= Beginning of Section =

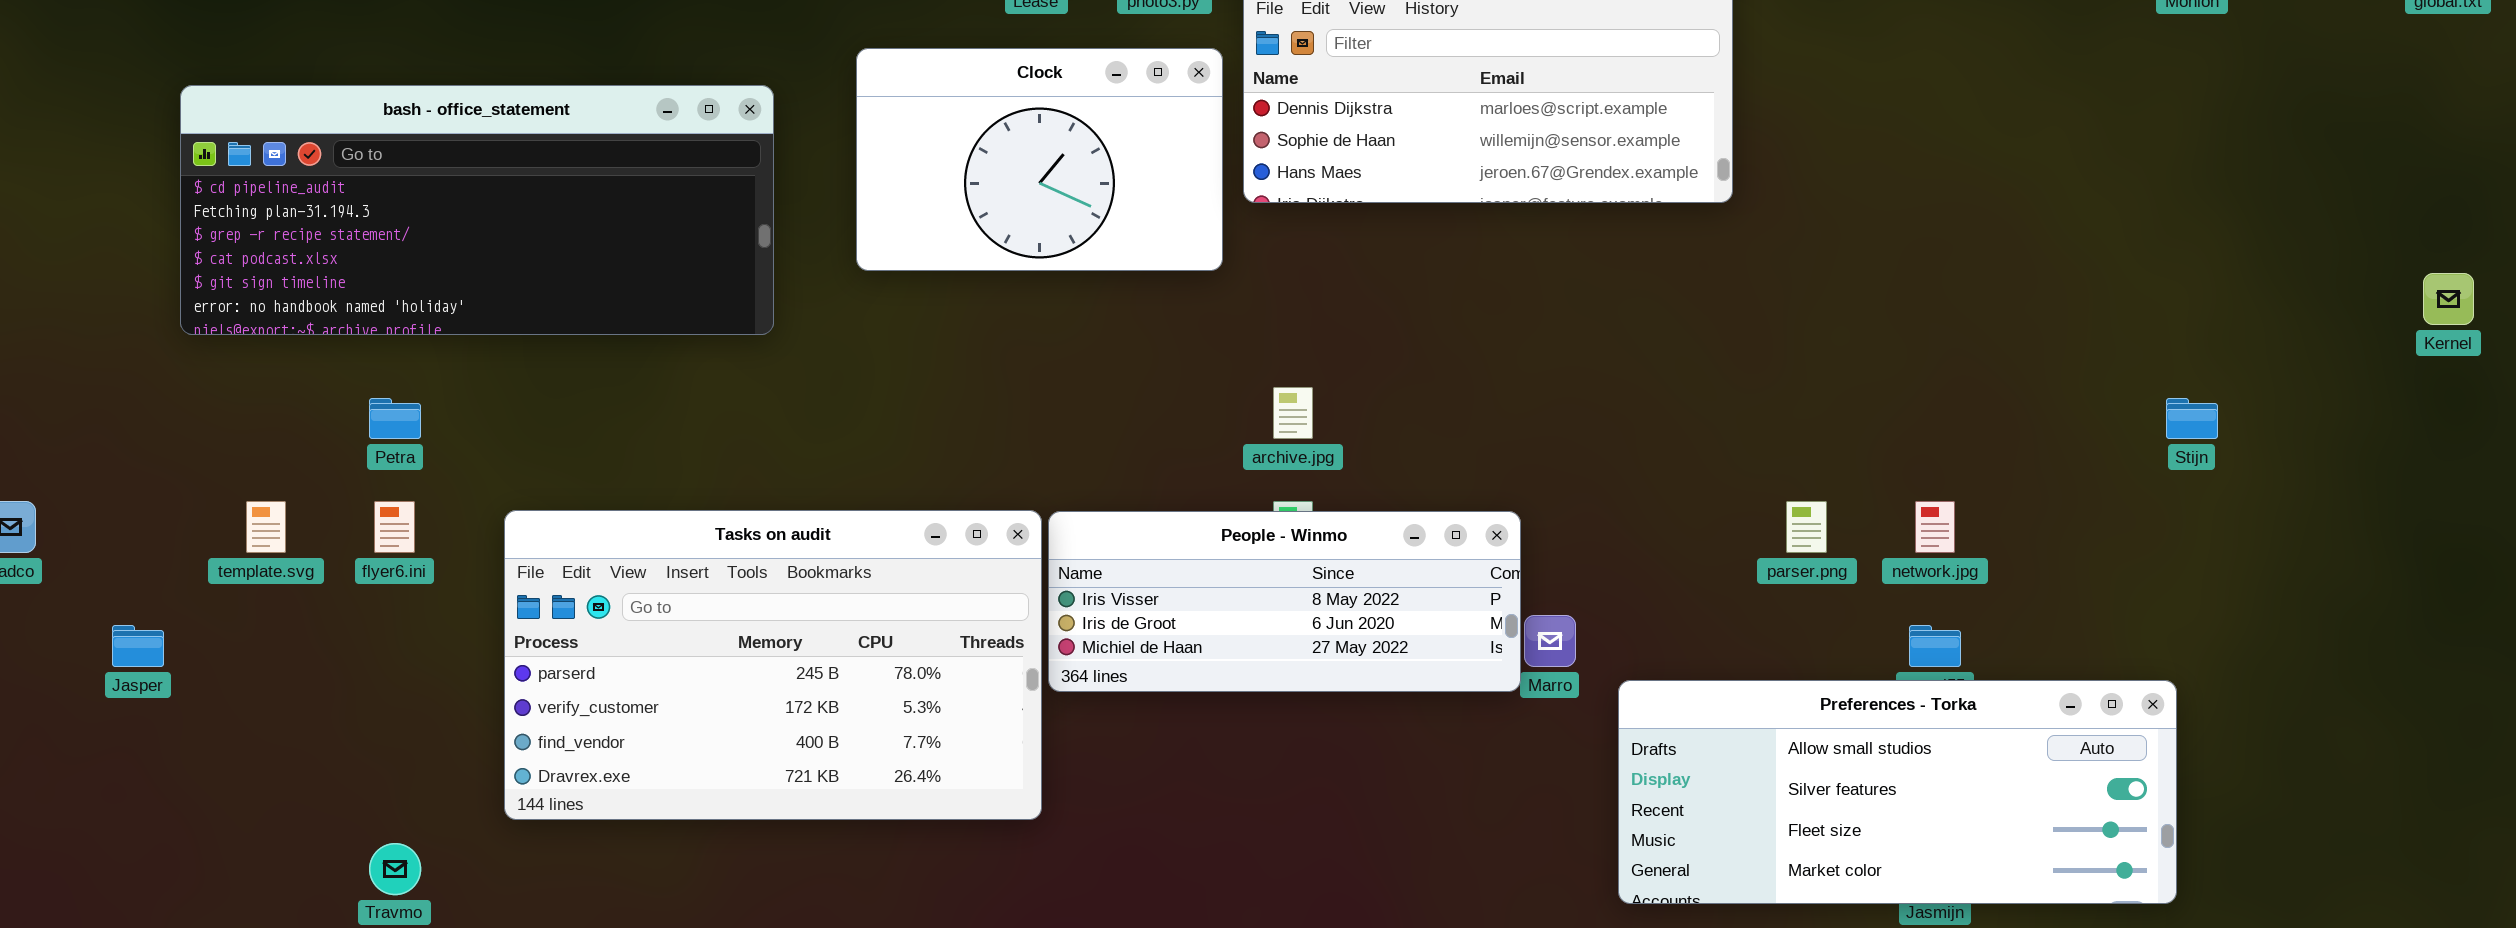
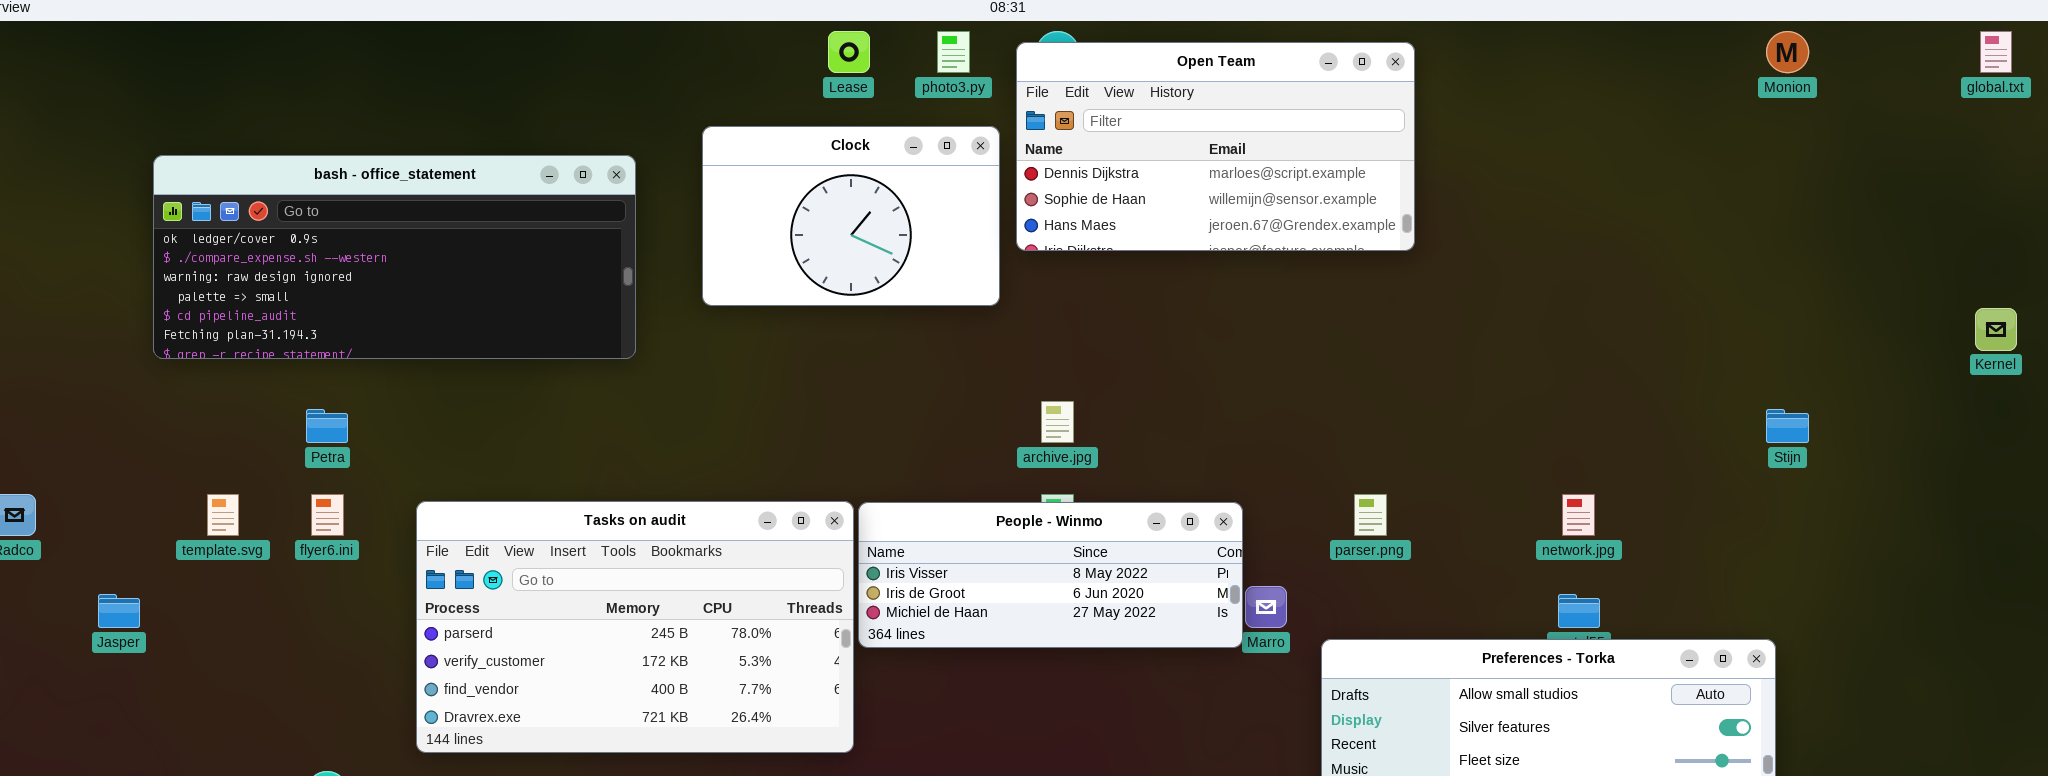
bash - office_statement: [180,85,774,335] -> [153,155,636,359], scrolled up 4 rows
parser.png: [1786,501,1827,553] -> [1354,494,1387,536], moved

= End of Section =
= Beginning of Section =

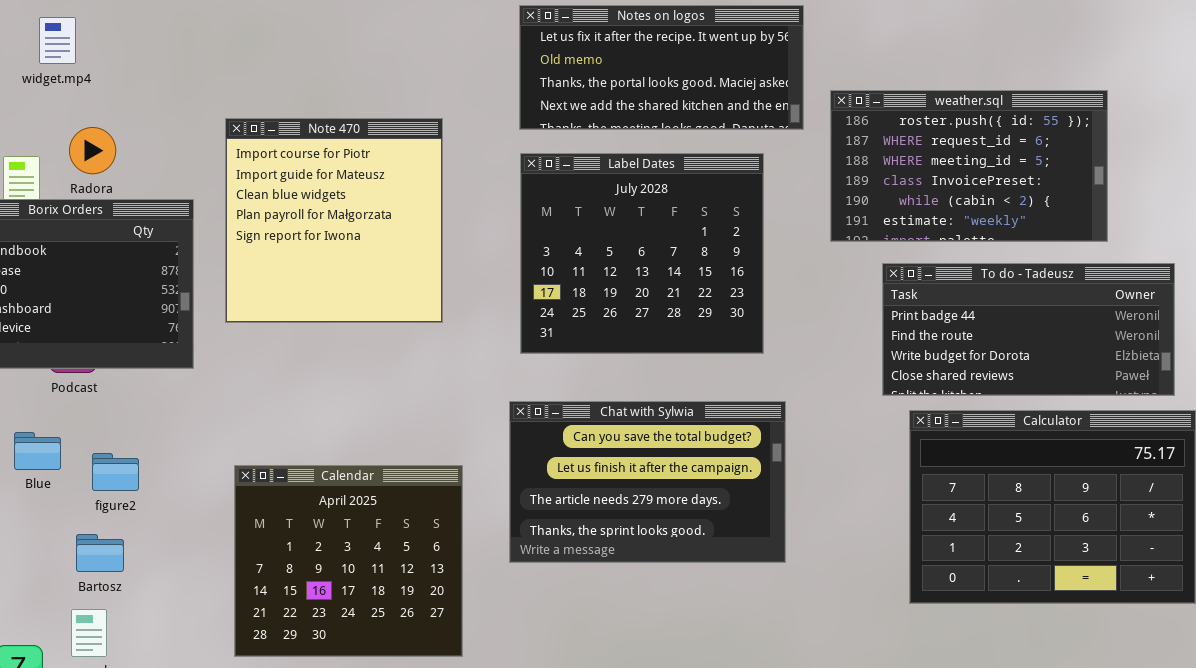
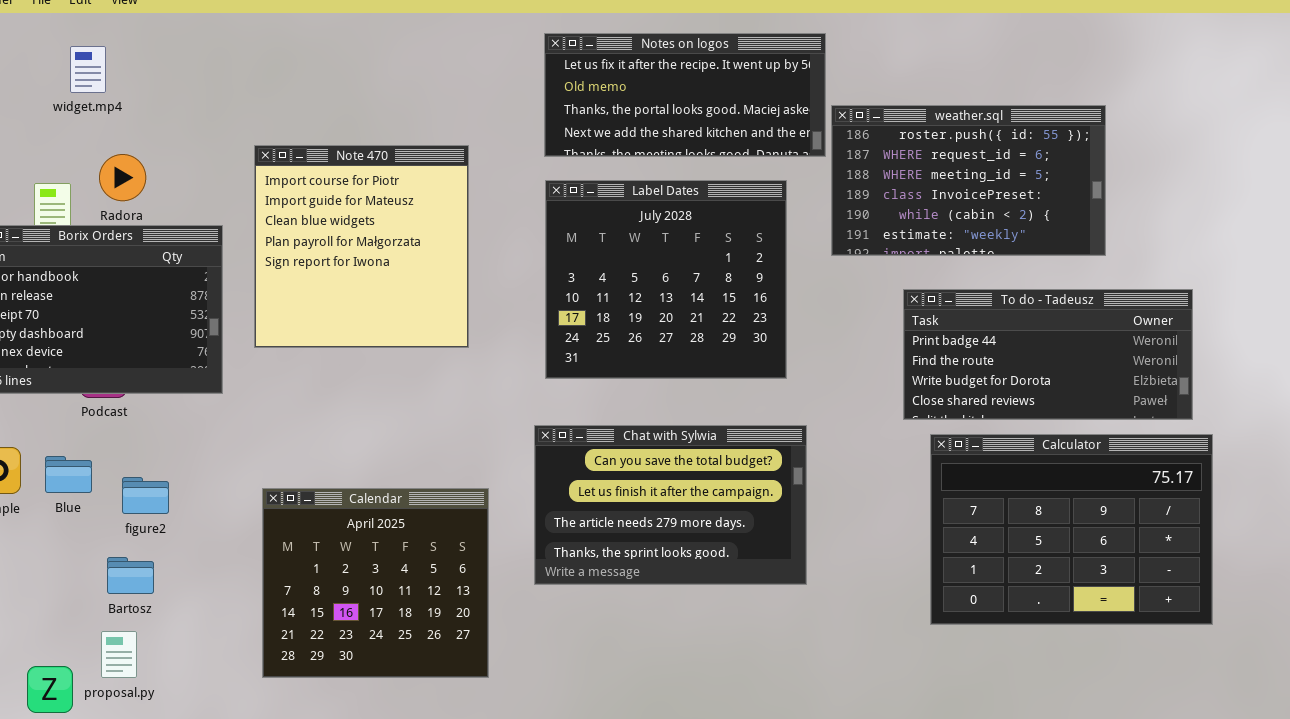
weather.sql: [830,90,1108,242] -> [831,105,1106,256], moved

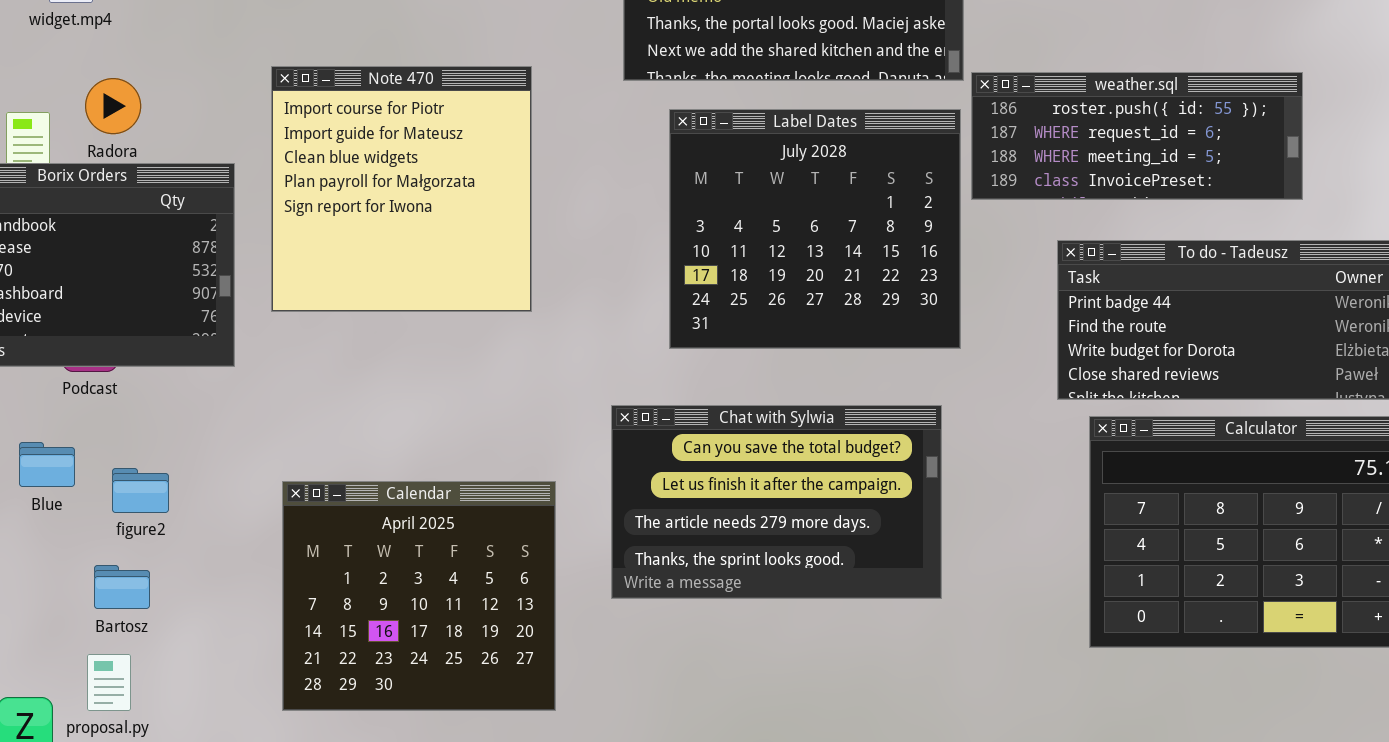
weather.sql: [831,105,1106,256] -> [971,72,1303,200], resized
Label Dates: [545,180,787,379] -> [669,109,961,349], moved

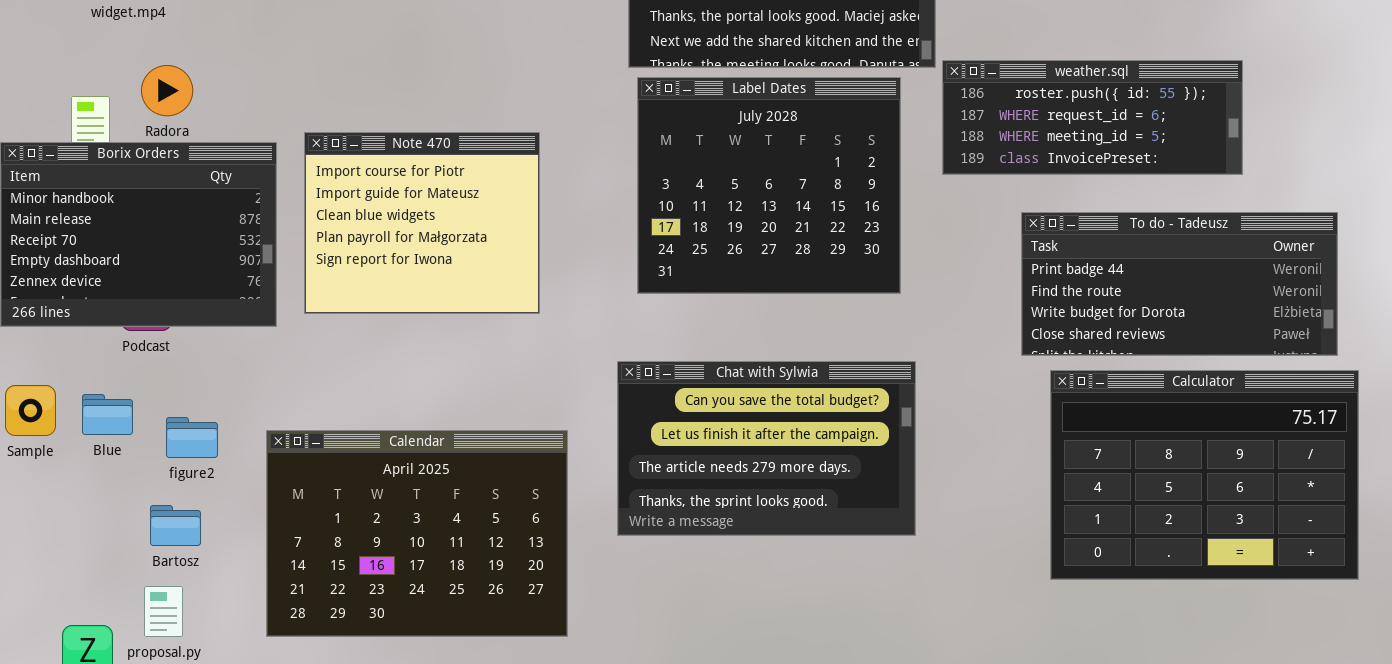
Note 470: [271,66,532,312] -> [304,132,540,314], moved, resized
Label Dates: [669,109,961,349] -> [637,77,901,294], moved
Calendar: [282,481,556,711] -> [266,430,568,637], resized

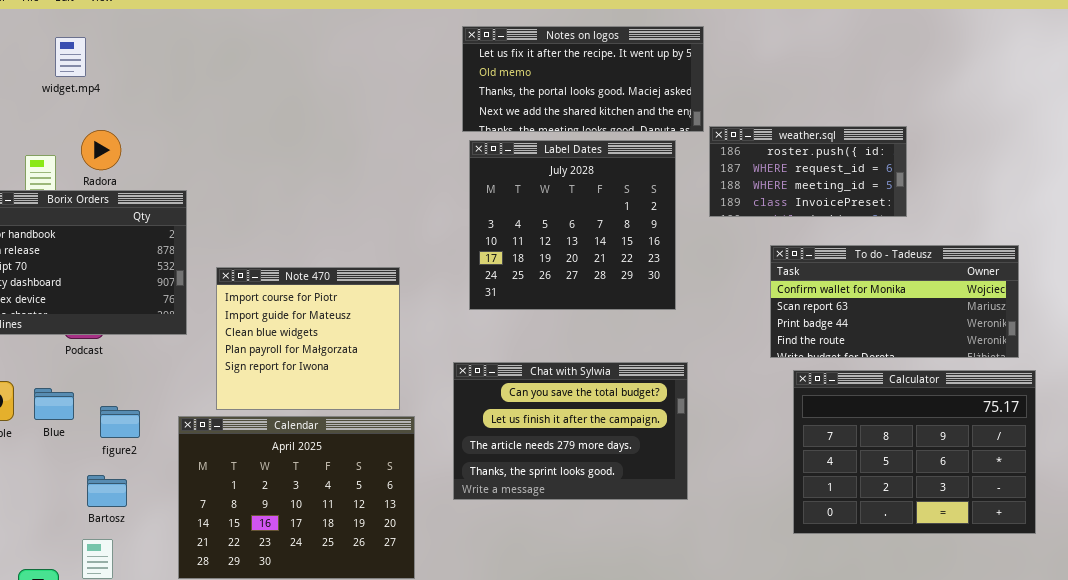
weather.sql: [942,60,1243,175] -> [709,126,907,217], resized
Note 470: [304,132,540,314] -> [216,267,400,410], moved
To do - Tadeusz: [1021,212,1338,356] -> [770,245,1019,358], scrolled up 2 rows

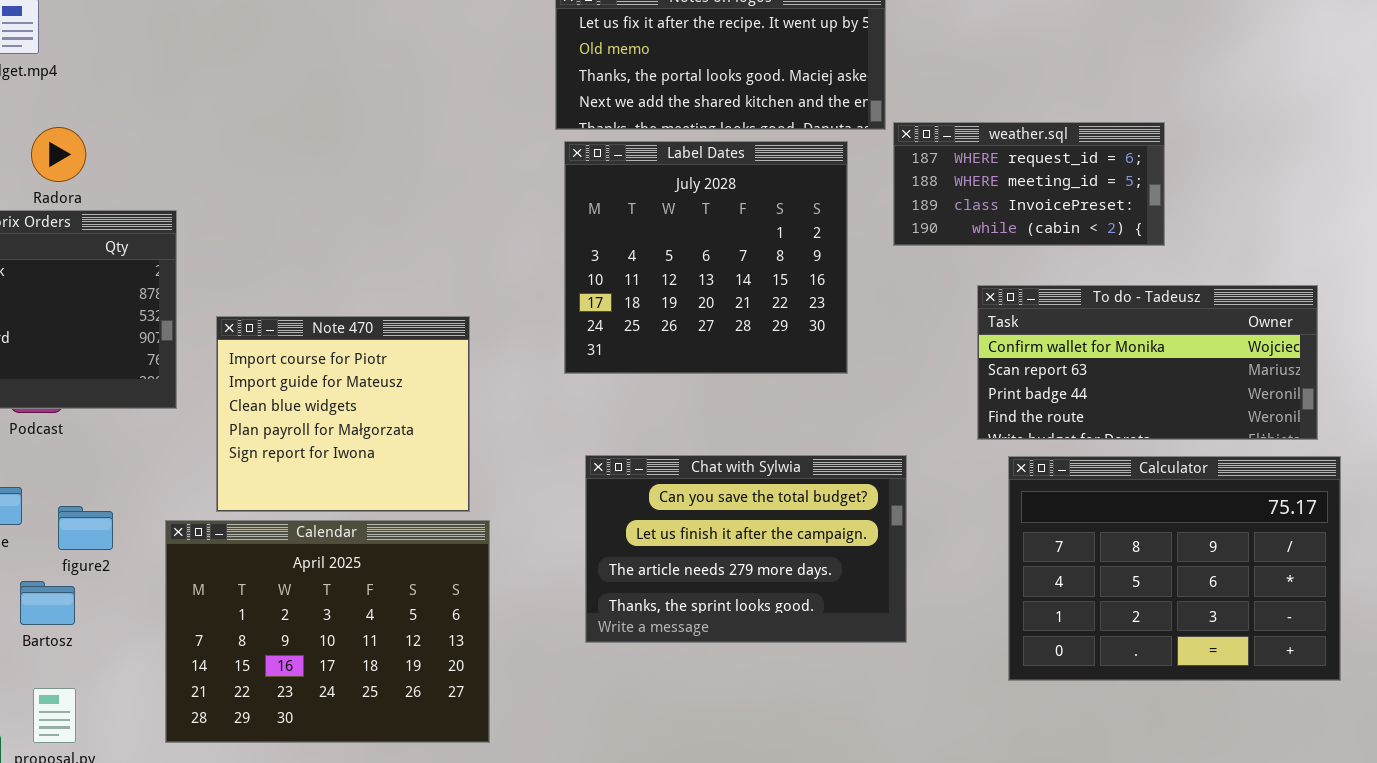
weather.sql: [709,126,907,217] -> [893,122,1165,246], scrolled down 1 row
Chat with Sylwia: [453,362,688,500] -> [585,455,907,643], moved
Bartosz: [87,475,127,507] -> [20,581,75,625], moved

= End of Section =

> _Required work_: In the entries above, find the line with "bash - office_statement: [180,85,774,335]" and the line with "parser.png: [1786,501,1827,553] ->", then restate word for word both of them and every line between, with nothing more.

> _Written solution_:
bash - office_statement: [180,85,774,335] -> [153,155,636,359], scrolled up 4 rows
parser.png: [1786,501,1827,553] -> [1354,494,1387,536], moved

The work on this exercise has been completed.